WORK INSTRUCTIONS: Count how many lines in the entries below hold the string "yellow", and respond with that number only.

DATA EXCERPTS:
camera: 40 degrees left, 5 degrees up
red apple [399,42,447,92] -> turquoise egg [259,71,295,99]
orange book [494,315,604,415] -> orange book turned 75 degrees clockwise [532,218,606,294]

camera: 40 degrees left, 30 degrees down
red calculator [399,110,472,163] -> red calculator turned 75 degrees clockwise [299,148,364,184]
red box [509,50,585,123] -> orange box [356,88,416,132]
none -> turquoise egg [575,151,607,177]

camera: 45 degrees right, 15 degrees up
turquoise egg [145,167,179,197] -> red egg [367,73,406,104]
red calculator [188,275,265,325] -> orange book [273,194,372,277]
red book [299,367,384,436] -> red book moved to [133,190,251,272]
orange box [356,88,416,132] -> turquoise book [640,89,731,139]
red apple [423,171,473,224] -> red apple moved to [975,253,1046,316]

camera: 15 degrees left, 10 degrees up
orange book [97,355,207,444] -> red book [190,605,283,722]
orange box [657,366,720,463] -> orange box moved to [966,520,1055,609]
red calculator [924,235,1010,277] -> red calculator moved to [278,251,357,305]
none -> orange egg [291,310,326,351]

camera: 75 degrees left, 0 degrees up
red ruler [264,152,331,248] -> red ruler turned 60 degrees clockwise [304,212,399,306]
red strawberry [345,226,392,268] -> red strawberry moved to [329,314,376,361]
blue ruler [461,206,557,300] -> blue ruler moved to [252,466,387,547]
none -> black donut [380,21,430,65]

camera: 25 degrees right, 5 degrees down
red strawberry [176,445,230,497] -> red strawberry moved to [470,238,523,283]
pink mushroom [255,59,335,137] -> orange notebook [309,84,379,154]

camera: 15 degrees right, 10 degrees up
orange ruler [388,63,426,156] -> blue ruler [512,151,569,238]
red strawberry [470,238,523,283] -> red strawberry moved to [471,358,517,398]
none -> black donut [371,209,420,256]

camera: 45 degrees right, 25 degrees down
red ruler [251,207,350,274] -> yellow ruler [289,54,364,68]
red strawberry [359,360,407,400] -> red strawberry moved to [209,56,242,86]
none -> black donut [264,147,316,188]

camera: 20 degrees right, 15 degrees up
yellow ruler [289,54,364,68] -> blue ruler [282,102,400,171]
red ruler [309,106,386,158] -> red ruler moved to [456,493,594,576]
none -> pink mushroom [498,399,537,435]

WRITTEN ANSWER: 2